**What is being asked:**
Taking each line of the records in turn, count those containing "residential" and report only the number.
*** Data for this task ***
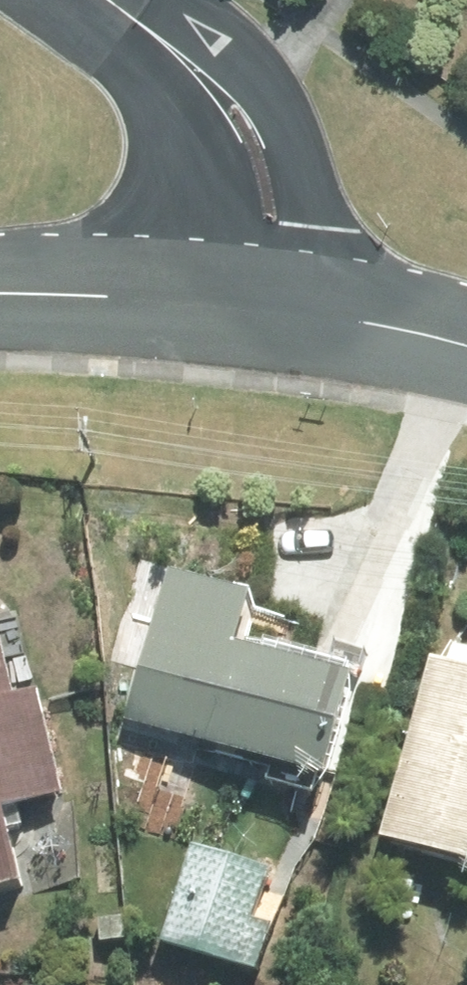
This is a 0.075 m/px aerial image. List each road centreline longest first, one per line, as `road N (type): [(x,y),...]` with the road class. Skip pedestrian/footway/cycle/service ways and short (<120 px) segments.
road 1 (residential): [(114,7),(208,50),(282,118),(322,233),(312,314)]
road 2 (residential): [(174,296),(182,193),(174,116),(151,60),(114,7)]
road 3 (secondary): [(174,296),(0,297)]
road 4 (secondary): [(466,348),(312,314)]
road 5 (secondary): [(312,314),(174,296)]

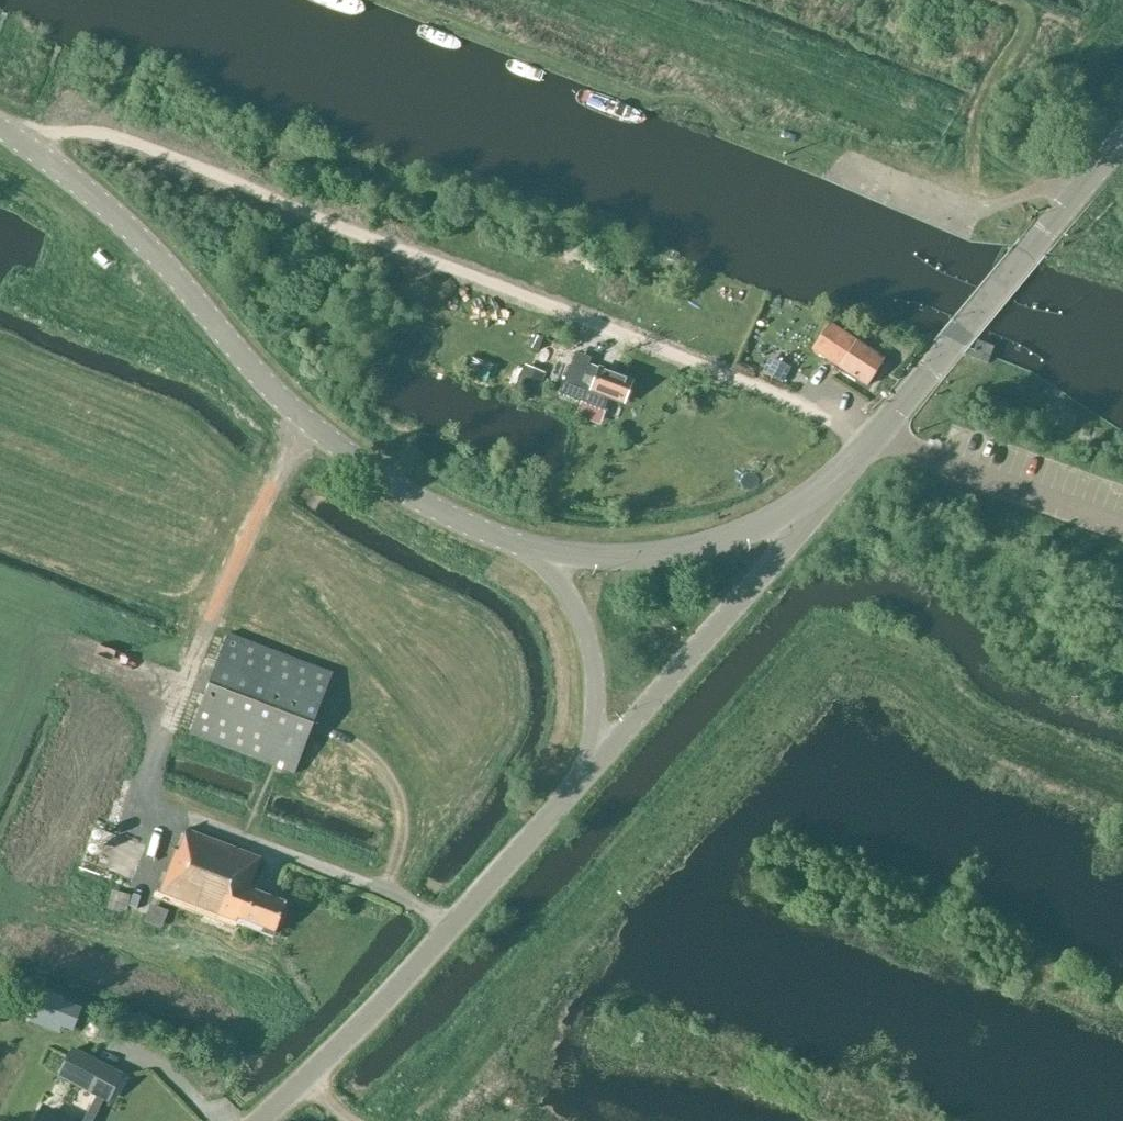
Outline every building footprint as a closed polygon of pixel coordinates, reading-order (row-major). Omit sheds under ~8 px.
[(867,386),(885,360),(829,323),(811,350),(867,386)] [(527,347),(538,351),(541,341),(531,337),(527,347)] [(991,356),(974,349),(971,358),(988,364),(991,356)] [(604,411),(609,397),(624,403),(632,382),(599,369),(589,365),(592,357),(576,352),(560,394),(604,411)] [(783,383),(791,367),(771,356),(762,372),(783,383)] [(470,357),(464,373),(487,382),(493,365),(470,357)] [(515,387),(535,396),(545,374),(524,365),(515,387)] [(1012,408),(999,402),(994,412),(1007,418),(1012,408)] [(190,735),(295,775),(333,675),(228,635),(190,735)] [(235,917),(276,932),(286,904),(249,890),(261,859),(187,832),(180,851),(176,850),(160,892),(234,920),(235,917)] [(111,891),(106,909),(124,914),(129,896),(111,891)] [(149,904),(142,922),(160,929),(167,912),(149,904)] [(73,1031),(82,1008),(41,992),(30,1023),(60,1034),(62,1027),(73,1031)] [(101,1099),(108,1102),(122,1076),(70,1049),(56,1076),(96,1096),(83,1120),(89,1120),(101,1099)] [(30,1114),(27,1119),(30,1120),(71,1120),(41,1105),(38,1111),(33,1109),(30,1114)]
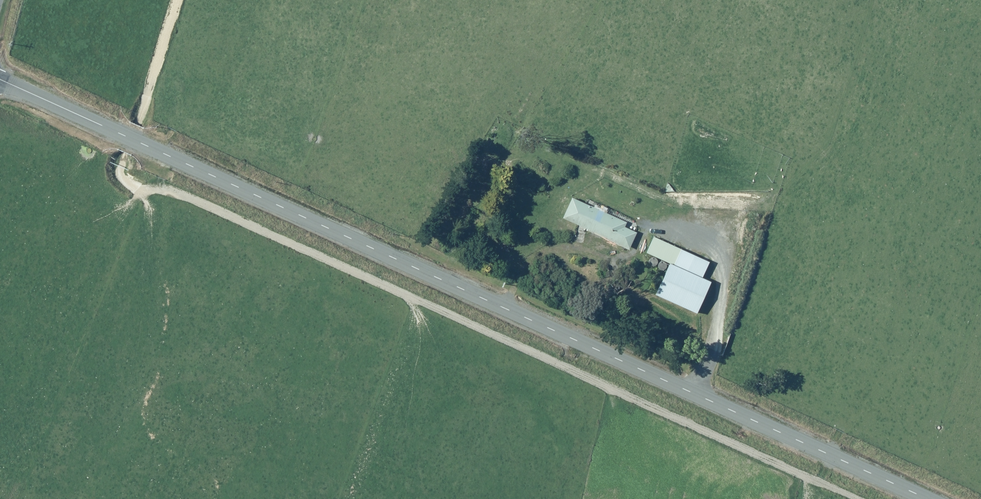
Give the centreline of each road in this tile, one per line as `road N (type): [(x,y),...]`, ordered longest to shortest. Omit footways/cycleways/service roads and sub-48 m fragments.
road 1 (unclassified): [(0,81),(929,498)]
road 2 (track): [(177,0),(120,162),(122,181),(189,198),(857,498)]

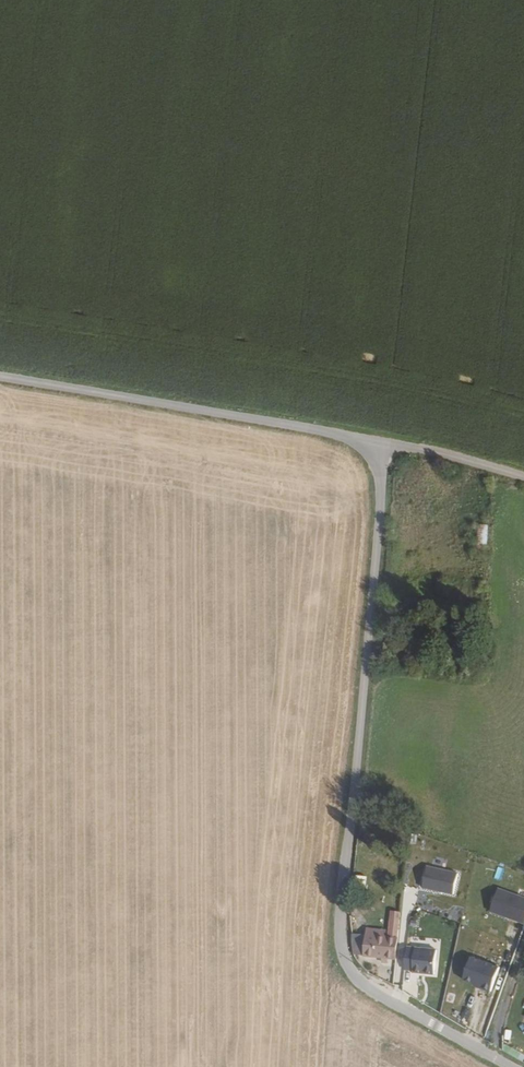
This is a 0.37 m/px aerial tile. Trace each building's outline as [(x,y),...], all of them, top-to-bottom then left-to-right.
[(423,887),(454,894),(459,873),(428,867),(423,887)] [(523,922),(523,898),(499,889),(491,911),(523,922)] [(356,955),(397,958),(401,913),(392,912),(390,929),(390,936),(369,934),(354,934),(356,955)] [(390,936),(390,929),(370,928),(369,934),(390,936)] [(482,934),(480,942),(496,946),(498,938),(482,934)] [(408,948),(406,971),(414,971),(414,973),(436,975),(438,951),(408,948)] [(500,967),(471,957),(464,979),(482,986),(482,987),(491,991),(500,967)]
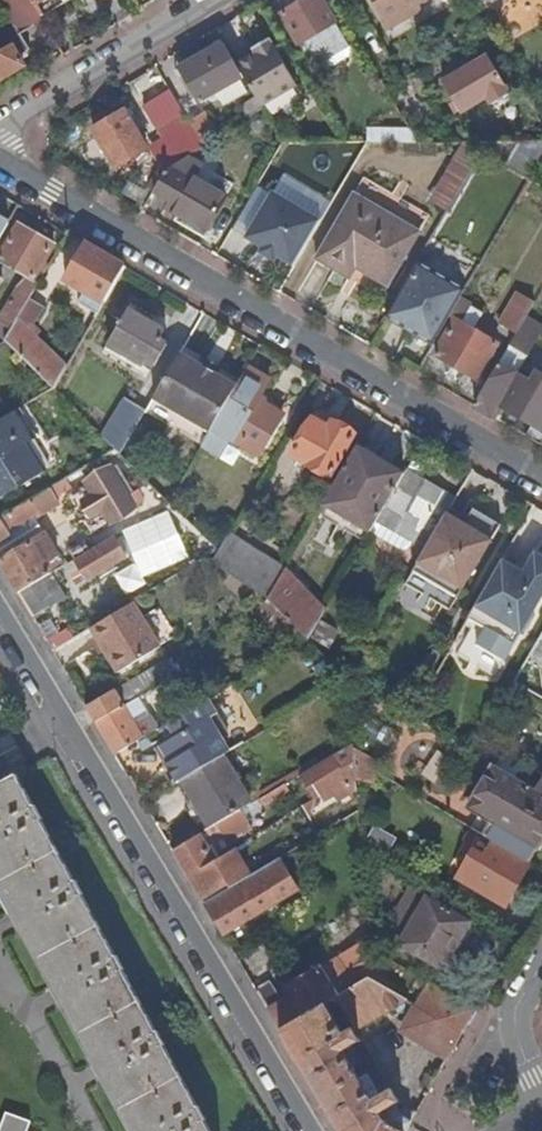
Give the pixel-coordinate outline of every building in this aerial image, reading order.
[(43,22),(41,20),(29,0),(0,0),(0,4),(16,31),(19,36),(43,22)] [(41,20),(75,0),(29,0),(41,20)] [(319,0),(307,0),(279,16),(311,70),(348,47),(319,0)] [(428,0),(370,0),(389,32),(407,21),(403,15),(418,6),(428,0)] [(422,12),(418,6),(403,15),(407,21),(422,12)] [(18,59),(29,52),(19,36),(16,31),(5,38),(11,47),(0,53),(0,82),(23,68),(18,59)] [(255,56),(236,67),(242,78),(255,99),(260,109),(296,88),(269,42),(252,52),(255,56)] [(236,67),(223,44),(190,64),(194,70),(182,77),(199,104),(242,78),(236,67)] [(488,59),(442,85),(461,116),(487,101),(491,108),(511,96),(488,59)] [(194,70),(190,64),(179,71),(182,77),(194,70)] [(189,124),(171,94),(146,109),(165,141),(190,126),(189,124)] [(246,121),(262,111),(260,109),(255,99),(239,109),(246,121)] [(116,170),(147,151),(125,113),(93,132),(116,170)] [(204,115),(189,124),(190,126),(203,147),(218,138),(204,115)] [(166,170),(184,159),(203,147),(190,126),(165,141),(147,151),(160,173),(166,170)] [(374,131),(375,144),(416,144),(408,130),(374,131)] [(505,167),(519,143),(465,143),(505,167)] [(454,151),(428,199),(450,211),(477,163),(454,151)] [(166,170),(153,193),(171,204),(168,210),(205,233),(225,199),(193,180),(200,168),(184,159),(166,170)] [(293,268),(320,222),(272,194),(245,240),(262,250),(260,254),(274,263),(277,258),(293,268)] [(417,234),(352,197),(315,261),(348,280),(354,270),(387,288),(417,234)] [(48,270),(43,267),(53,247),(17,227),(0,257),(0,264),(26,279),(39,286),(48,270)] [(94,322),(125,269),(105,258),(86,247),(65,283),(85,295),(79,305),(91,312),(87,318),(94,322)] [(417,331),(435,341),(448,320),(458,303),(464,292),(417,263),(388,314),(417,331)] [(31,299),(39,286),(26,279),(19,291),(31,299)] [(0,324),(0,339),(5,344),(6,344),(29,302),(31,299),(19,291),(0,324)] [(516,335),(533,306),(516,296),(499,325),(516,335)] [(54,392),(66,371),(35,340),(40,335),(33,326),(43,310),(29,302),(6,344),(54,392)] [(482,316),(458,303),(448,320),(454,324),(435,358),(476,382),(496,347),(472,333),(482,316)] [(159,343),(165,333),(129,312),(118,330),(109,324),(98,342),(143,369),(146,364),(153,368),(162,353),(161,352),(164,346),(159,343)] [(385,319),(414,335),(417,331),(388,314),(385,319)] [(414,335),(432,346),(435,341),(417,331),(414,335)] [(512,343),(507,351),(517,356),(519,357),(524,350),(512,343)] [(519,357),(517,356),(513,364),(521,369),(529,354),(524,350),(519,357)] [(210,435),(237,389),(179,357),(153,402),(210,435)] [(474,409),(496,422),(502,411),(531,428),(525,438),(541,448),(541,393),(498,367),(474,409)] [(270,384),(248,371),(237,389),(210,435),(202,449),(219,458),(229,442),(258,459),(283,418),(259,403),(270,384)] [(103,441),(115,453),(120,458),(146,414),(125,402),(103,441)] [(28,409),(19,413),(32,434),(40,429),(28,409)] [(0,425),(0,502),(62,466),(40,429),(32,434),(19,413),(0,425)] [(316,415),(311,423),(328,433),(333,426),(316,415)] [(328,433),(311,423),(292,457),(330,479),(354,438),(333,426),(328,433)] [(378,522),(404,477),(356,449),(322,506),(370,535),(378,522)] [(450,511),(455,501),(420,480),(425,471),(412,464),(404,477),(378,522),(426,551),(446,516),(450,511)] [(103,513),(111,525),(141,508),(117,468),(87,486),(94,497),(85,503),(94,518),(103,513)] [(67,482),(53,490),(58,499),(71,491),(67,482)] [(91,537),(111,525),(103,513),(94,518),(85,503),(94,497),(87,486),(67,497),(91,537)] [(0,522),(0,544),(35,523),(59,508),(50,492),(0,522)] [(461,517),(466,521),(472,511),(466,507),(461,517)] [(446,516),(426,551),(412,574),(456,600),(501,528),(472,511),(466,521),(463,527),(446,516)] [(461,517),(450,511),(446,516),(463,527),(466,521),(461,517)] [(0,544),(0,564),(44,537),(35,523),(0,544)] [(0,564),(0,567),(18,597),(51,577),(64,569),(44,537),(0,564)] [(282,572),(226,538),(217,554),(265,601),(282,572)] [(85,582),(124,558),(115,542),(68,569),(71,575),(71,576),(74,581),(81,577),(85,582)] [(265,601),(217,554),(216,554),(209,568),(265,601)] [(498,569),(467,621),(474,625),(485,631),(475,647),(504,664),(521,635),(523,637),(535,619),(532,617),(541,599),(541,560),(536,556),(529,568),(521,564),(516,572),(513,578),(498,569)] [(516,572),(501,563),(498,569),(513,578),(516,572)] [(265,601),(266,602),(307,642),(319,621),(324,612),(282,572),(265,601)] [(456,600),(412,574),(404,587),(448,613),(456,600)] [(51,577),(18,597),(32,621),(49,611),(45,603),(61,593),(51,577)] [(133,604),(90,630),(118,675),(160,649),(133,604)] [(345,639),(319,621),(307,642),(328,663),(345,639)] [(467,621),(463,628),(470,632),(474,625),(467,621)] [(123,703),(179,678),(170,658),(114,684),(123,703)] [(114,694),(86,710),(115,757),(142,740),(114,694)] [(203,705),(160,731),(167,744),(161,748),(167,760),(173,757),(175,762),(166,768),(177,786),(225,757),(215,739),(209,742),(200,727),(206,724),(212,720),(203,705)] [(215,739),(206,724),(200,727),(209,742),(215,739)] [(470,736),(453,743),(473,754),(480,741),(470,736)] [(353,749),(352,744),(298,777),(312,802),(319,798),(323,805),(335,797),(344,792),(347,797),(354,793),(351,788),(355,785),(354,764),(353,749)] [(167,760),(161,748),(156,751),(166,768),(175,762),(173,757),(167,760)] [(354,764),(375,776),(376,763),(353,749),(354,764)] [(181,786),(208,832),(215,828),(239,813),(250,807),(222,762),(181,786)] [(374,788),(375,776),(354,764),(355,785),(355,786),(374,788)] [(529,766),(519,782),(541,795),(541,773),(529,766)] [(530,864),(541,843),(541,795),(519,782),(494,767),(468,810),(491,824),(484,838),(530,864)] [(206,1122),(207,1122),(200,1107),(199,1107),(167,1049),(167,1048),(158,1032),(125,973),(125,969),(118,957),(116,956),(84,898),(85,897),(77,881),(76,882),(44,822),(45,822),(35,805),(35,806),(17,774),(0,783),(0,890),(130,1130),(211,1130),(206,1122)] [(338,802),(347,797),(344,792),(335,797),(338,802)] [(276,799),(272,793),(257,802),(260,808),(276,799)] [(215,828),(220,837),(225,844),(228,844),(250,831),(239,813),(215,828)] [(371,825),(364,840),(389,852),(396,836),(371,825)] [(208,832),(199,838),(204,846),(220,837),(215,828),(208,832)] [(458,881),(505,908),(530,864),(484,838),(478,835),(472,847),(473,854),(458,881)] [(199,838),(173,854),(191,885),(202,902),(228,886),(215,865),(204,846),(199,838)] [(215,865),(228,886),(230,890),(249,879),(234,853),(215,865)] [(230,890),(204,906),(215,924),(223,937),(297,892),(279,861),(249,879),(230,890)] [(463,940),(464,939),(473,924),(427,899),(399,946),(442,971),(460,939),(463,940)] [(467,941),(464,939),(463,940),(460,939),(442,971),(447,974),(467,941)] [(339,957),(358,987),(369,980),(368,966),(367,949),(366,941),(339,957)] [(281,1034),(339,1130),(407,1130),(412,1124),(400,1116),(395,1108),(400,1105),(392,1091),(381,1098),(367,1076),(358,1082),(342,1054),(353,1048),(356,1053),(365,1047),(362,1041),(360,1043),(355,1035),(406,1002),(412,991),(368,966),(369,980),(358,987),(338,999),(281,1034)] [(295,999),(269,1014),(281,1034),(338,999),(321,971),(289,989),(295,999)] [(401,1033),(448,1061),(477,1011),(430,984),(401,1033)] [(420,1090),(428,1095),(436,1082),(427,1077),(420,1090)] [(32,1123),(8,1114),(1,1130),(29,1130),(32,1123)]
***
**Expected output:**
2